● THE DATA
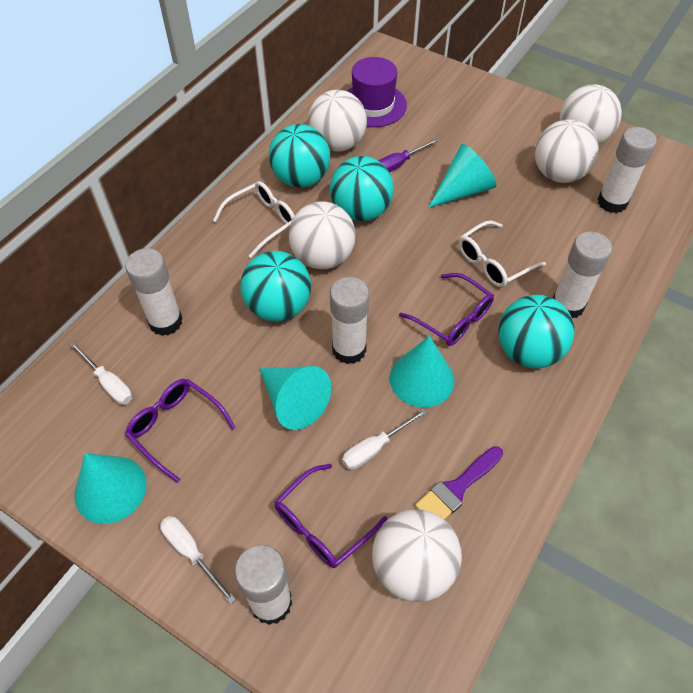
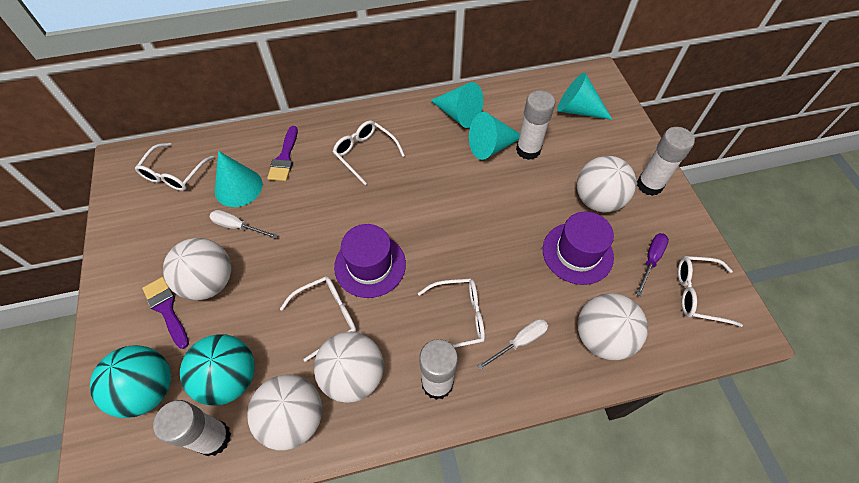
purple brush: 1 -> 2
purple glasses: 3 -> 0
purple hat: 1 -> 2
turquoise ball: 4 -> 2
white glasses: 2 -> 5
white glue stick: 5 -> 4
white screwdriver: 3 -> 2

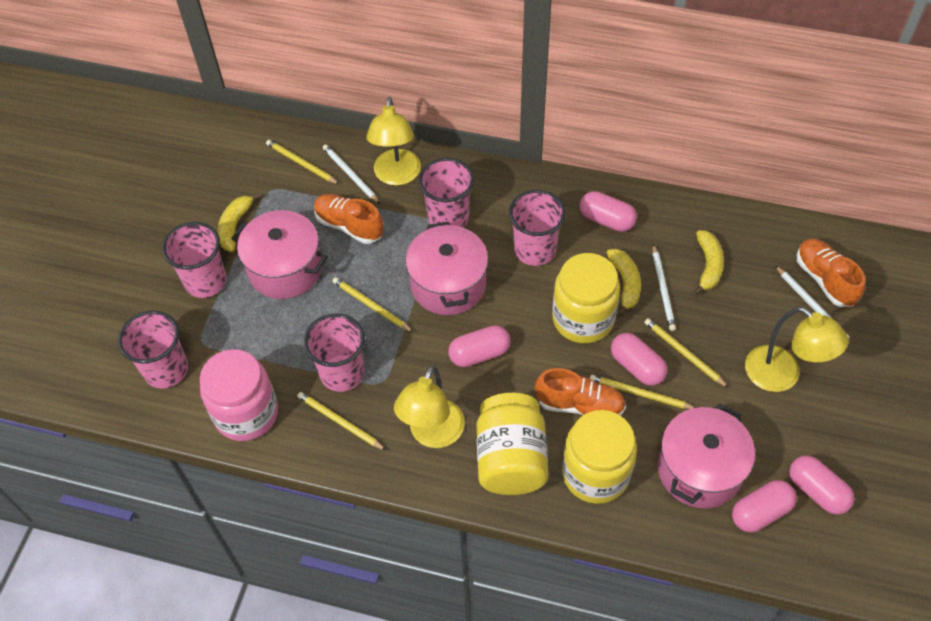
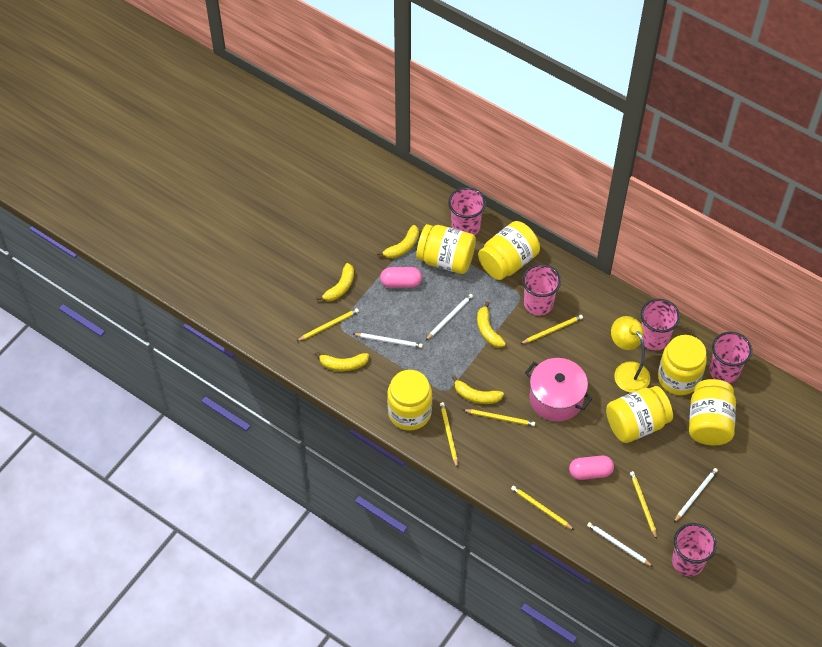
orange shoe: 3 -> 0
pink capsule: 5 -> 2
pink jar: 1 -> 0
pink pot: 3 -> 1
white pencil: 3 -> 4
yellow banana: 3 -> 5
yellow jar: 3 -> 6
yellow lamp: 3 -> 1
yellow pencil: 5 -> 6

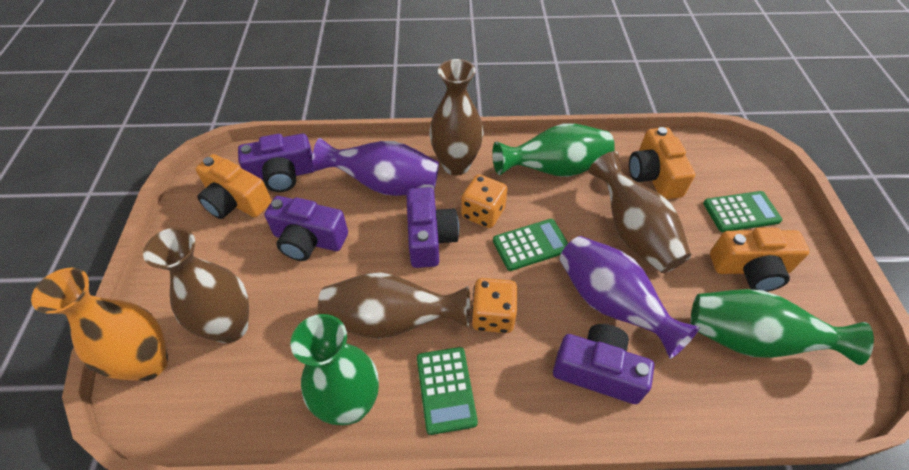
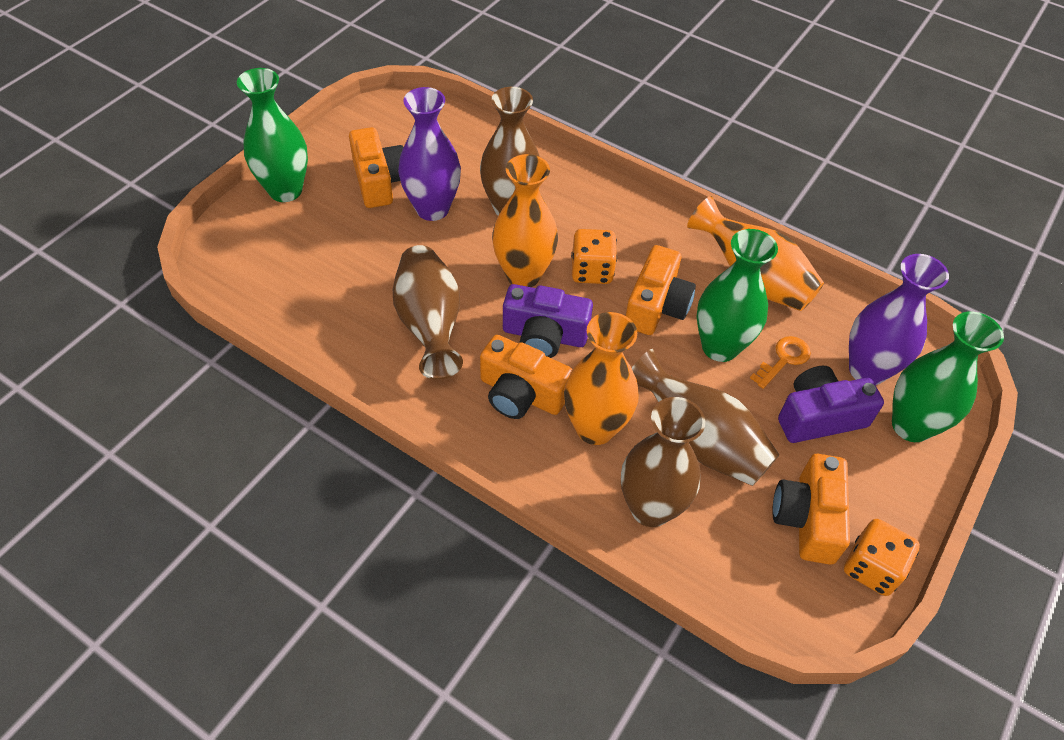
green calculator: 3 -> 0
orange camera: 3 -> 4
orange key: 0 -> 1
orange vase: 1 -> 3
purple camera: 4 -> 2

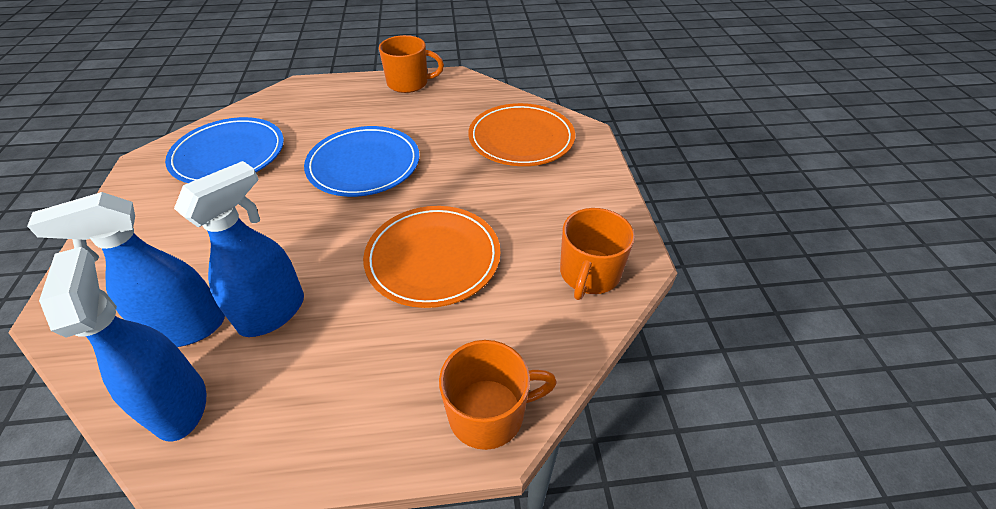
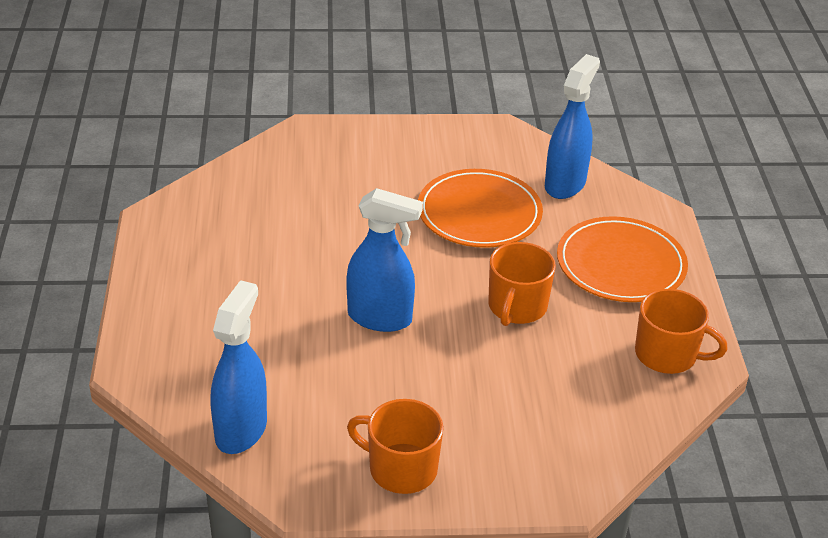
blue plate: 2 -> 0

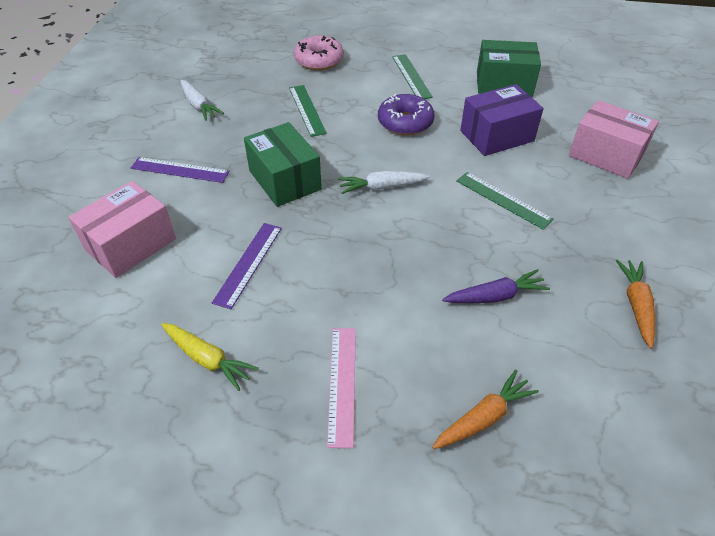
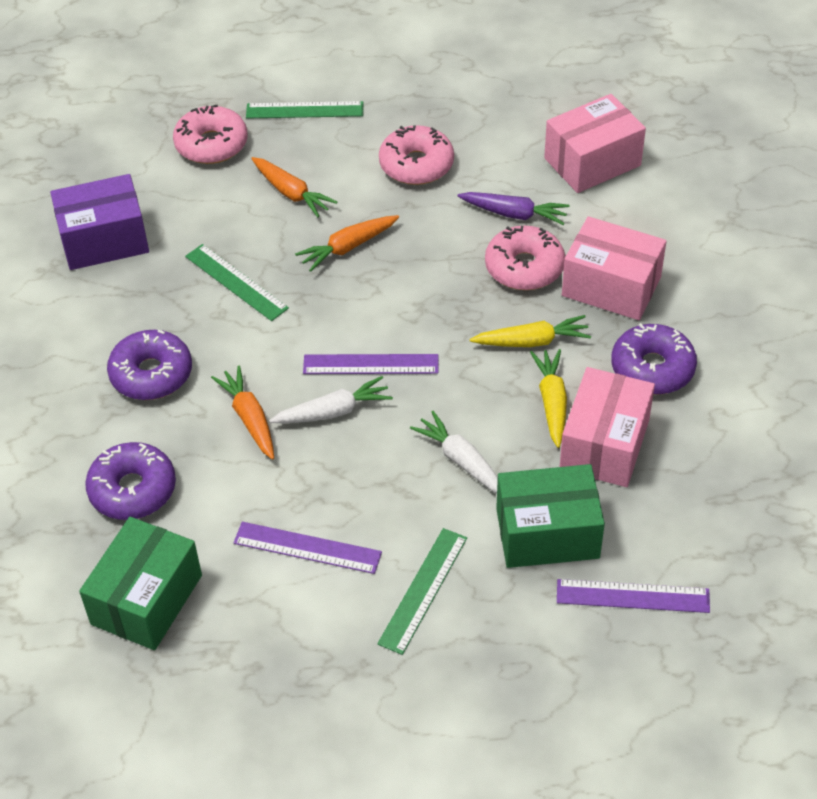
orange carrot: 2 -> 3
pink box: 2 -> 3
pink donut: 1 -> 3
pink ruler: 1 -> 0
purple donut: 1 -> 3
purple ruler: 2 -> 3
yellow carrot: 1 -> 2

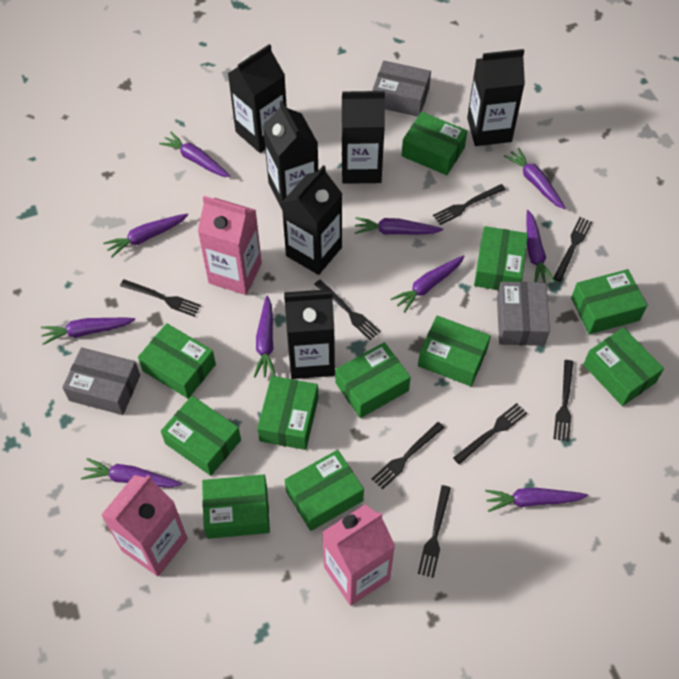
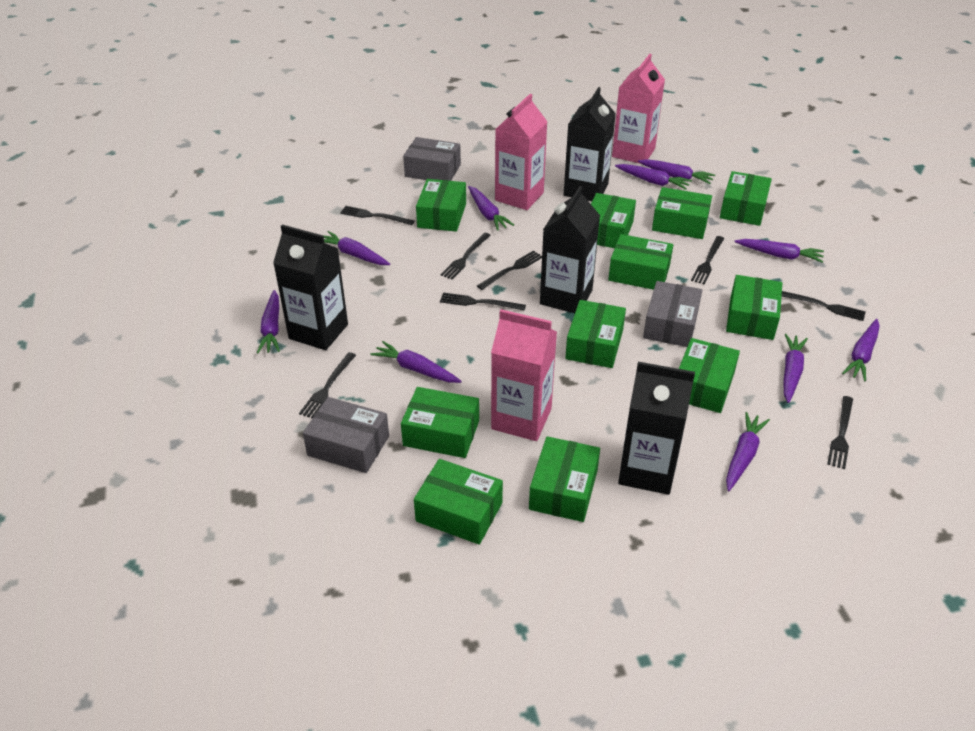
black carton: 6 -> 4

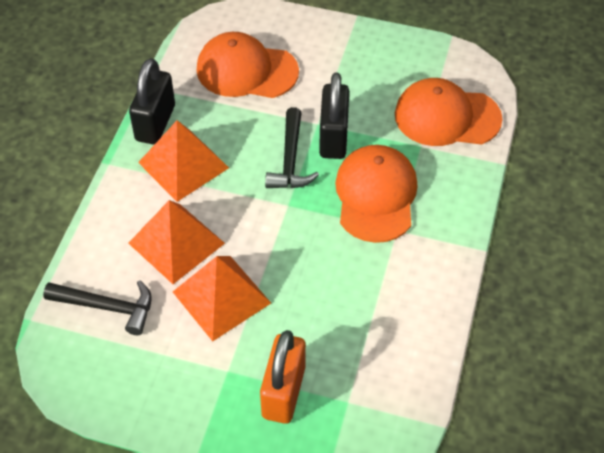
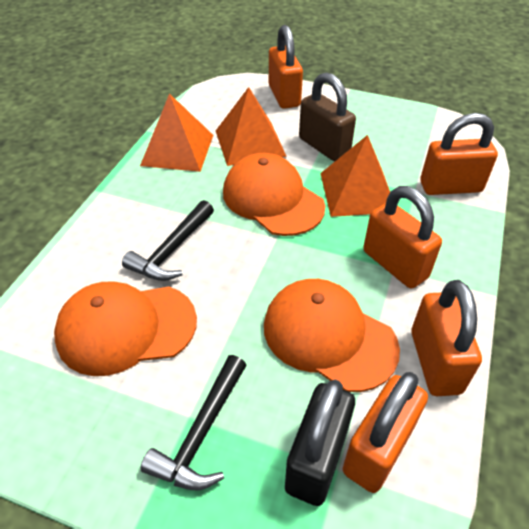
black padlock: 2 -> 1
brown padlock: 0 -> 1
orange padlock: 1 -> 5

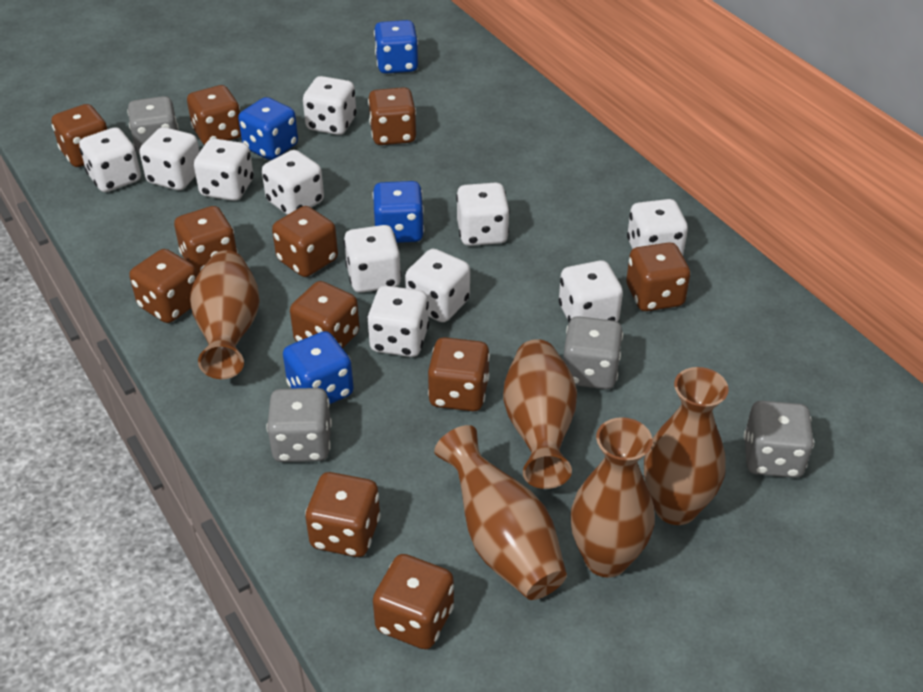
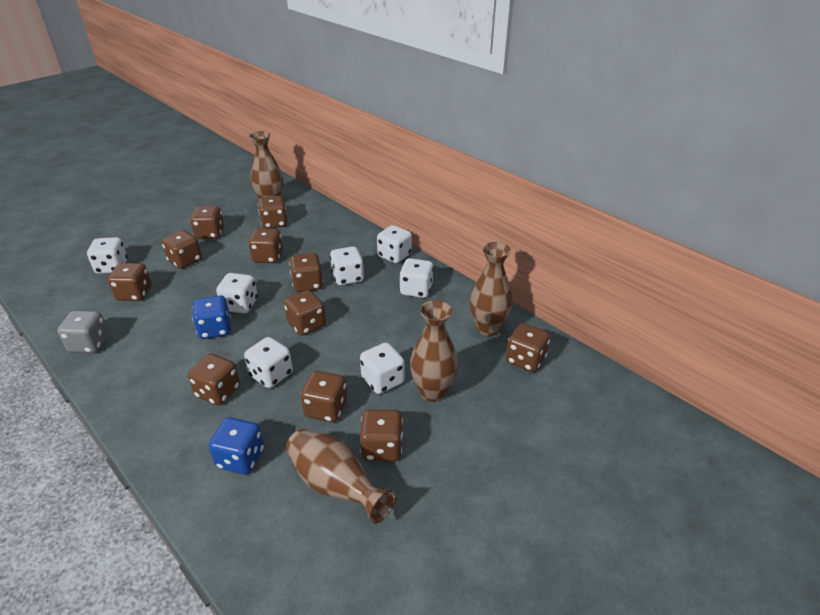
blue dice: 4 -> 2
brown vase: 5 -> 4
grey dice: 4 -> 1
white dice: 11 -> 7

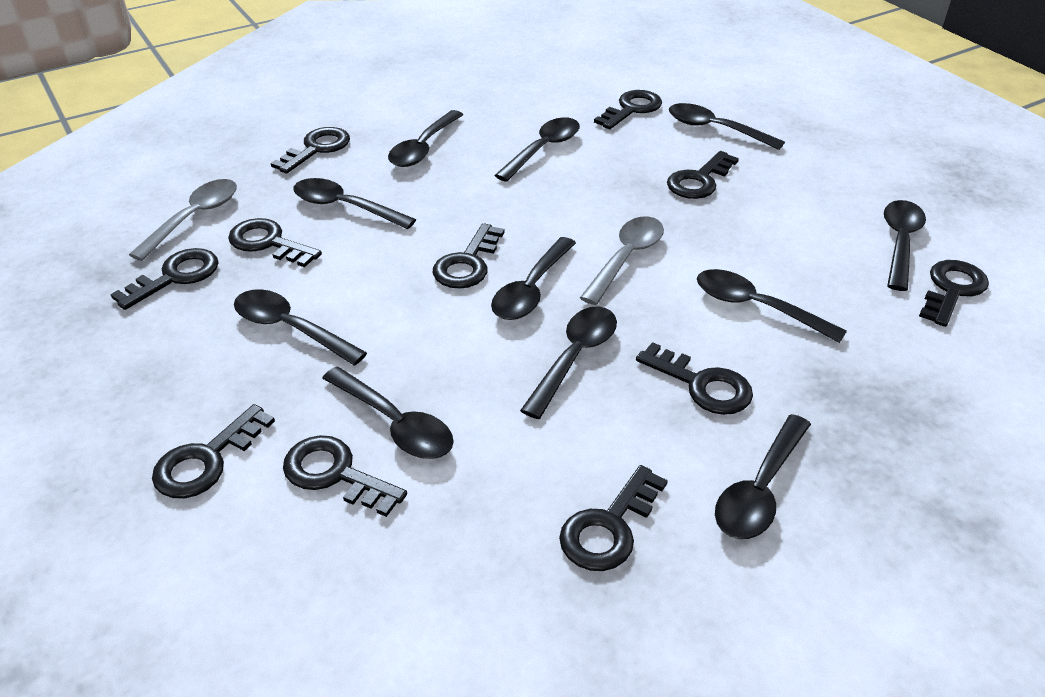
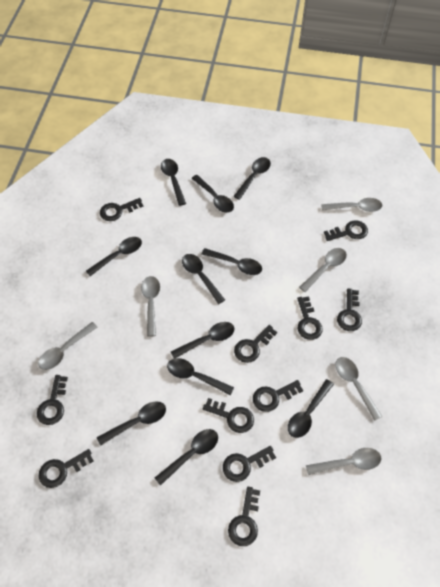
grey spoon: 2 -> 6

● EXERCISE GOAL
Only the pictures should be left out; the rest of the material above must be repeated exactly.

● SOLUTION FOR THIS PROBLEM
purple brush: 1 -> 2
purple glasses: 3 -> 0
purple hat: 1 -> 2
turquoise ball: 4 -> 2
white glasses: 2 -> 5
white glue stick: 5 -> 4
white screwdriver: 3 -> 2

orange shoe: 3 -> 0
pink capsule: 5 -> 2
pink jar: 1 -> 0
pink pot: 3 -> 1
white pencil: 3 -> 4
yellow banana: 3 -> 5
yellow jar: 3 -> 6
yellow lamp: 3 -> 1
yellow pencil: 5 -> 6

green calculator: 3 -> 0
orange camera: 3 -> 4
orange key: 0 -> 1
orange vase: 1 -> 3
purple camera: 4 -> 2

blue plate: 2 -> 0

orange carrot: 2 -> 3
pink box: 2 -> 3
pink donut: 1 -> 3
pink ruler: 1 -> 0
purple donut: 1 -> 3
purple ruler: 2 -> 3
yellow carrot: 1 -> 2

black carton: 6 -> 4

black padlock: 2 -> 1
brown padlock: 0 -> 1
orange padlock: 1 -> 5

blue dice: 4 -> 2
brown vase: 5 -> 4
grey dice: 4 -> 1
white dice: 11 -> 7

grey spoon: 2 -> 6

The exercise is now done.